● **Brief**
Where a line of the records contains the word "brown", show that line.

[Image sets with object changes]
※ ※ ※
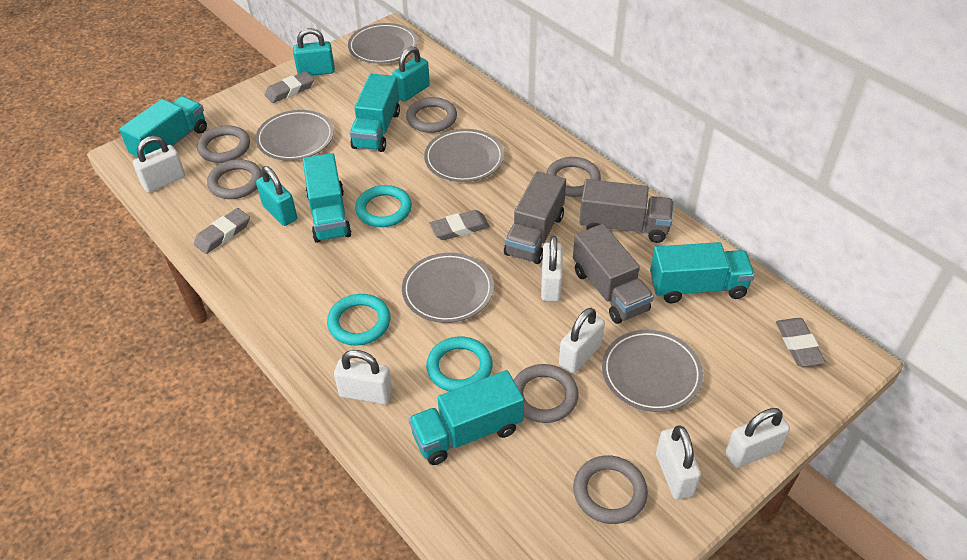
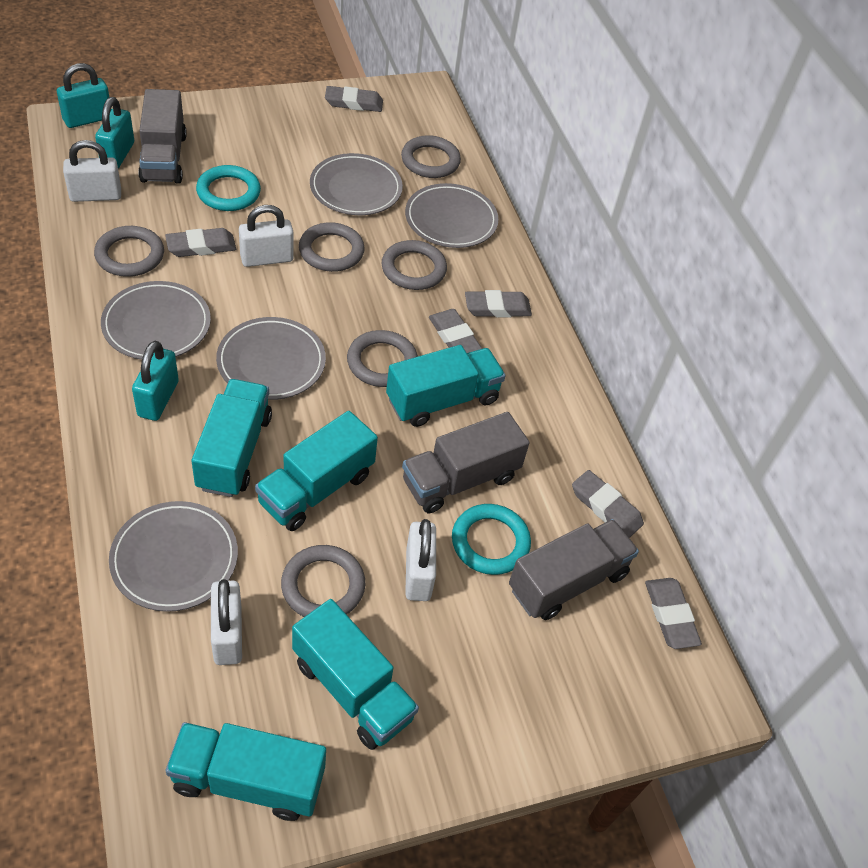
grey eraser: 4 -> 6
turquoise ring: 3 -> 2
white padlock: 6 -> 4

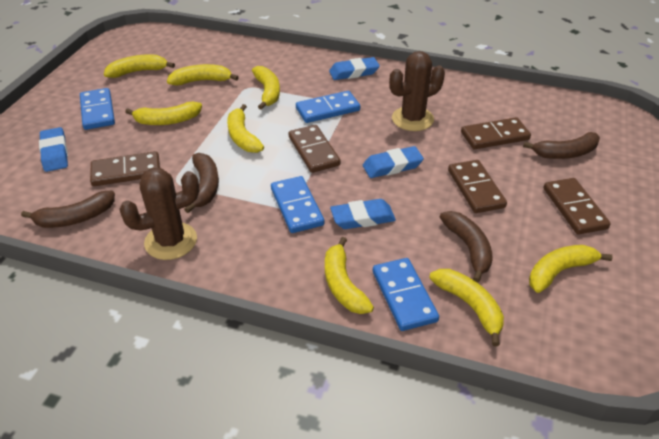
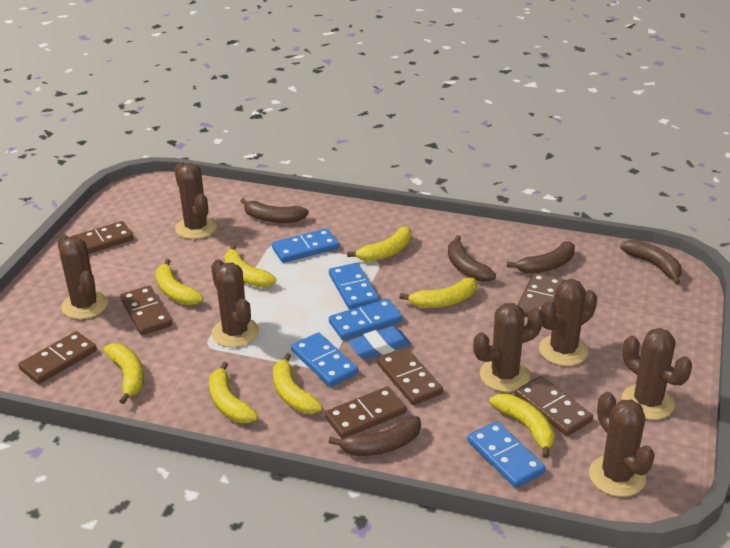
blue domino: 4 -> 5
blue eraser: 4 -> 1
brown banana: 4 -> 5
brown cactus: 2 -> 7
brown domino: 5 -> 7

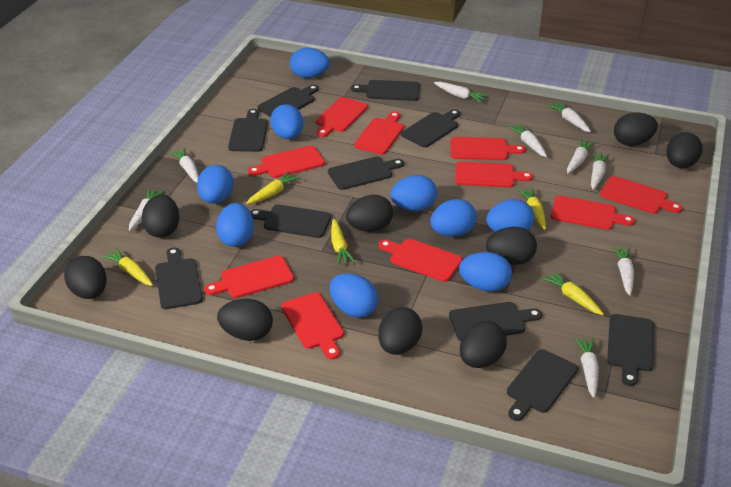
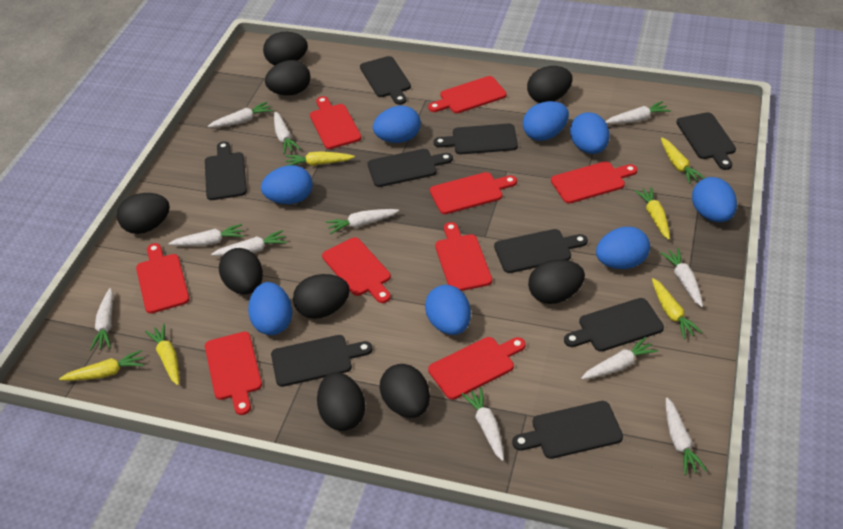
black cutting board: 10 -> 9
blue egg: 9 -> 8
red cutting board: 10 -> 9
white carrot: 9 -> 11
yellow carrot: 5 -> 6

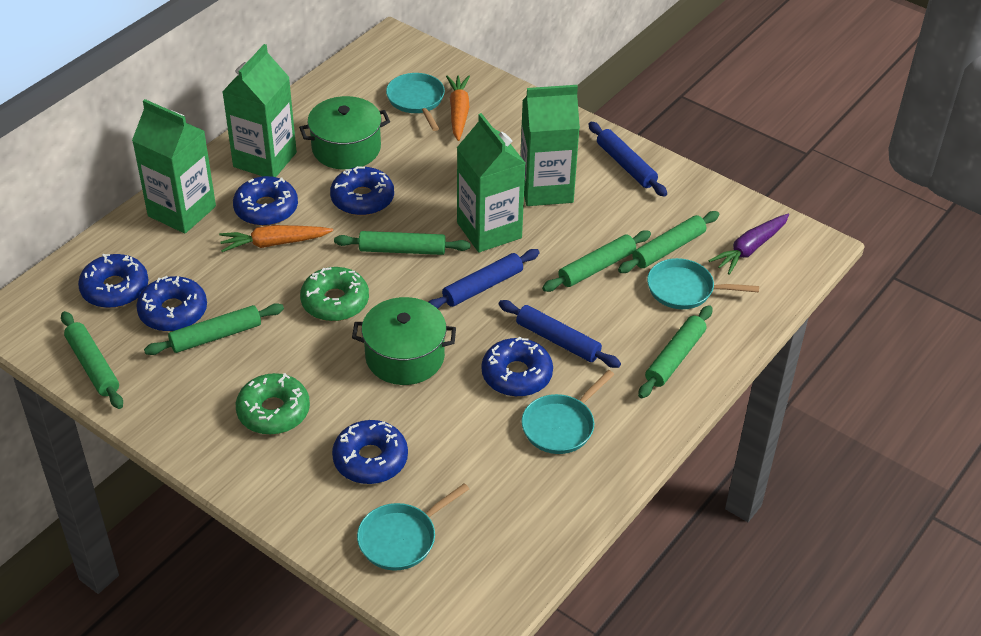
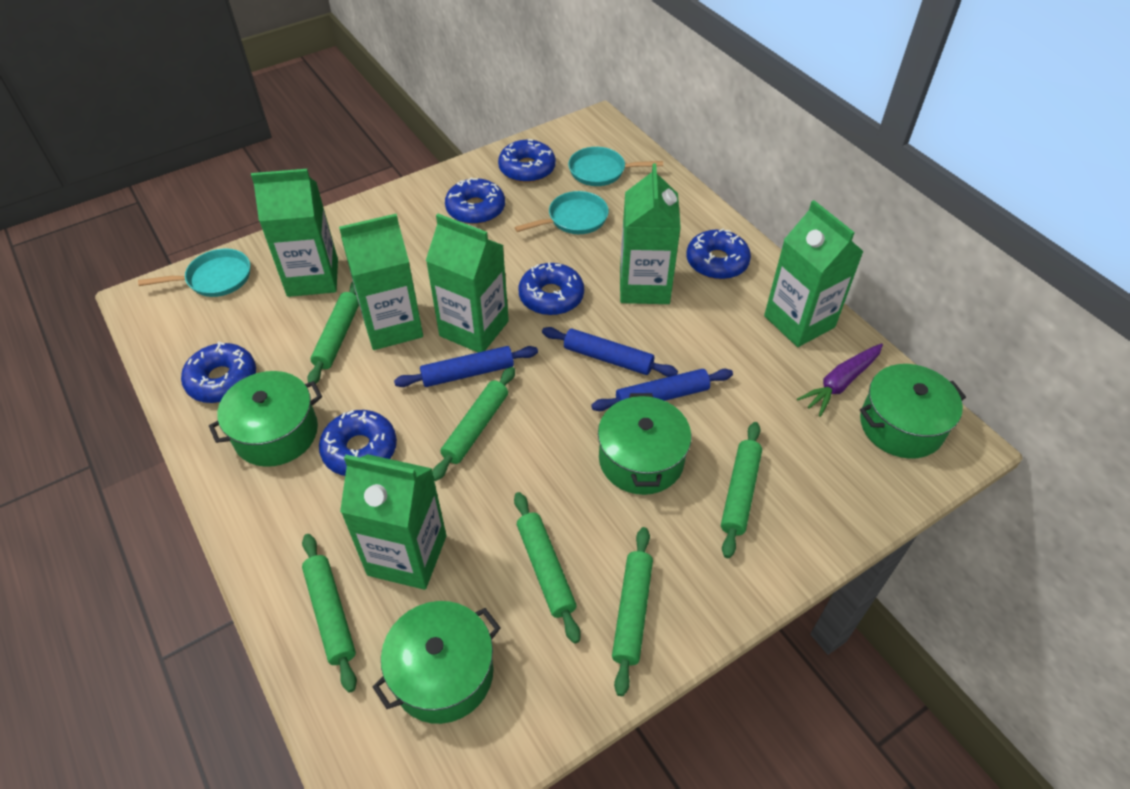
green carton: 4 -> 6
green donut: 2 -> 0
green pot: 2 -> 4
orange carrot: 2 -> 0
turquoise pan: 4 -> 3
※ ※ ※
● **Expected answer**
brown banana: 4 -> 5
brown cactus: 2 -> 7
brown domino: 5 -> 7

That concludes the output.